### What you have to do
What you return should be the complete data below, word for word, with no pictures in it.

### Source records
###

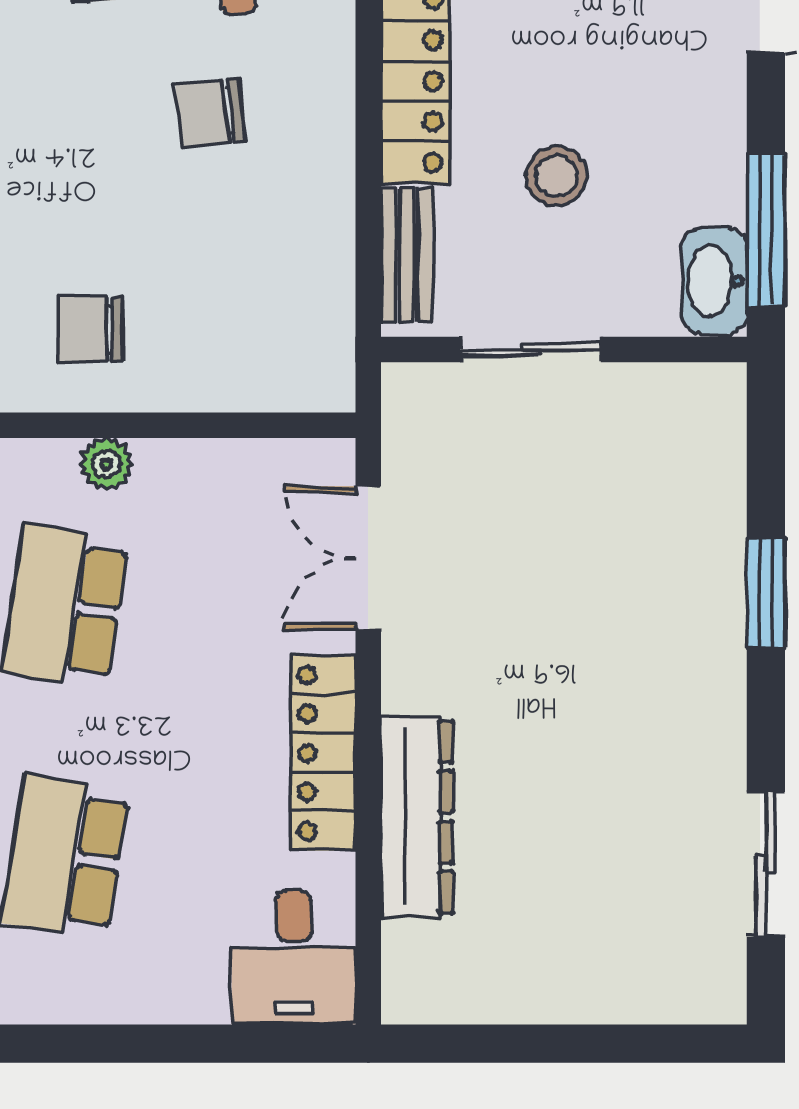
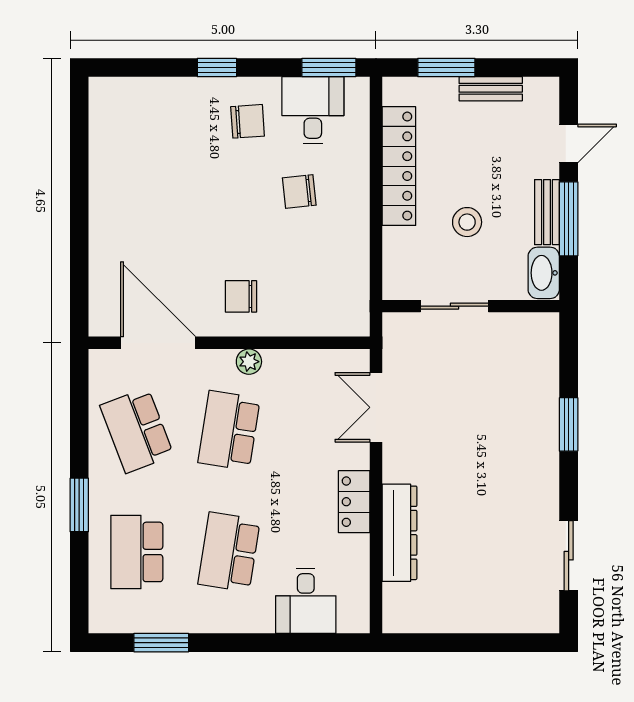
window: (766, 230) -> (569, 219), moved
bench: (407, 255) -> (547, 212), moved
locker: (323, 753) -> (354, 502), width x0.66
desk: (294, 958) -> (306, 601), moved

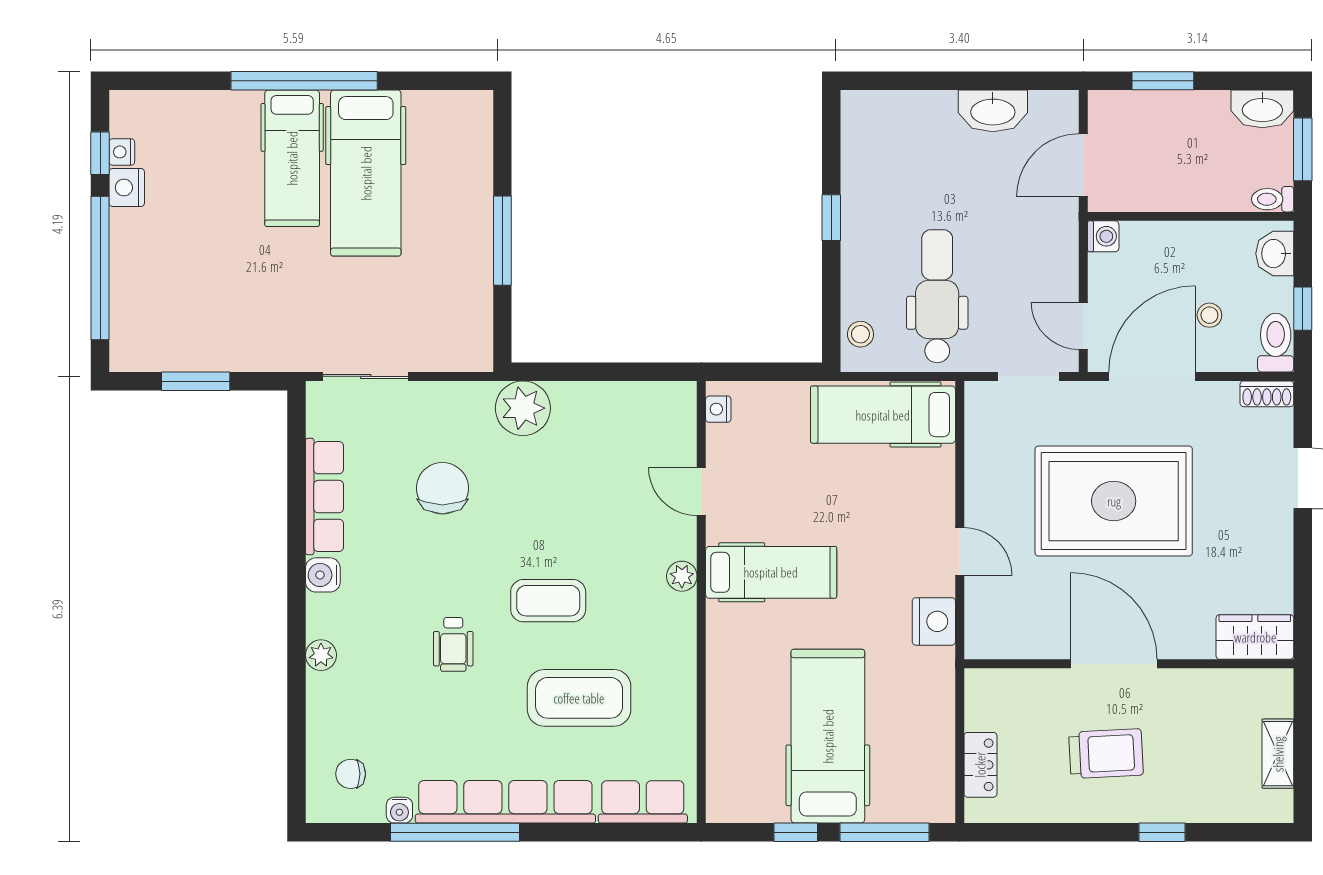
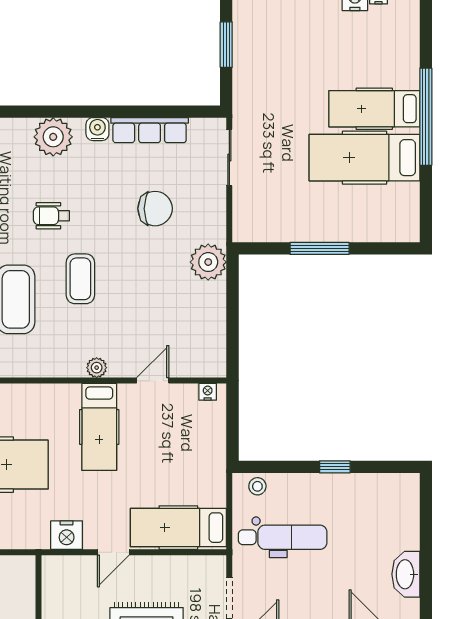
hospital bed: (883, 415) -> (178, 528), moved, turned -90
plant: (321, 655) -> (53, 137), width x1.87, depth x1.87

###

### Finished task
window: (766, 230) -> (569, 219), moved
bench: (407, 255) -> (547, 212), moved
locker: (323, 753) -> (354, 502), width x0.66
desk: (294, 958) -> (306, 601), moved

hospital bed: (883, 415) -> (178, 528), moved, turned -90
plant: (321, 655) -> (53, 137), width x1.87, depth x1.87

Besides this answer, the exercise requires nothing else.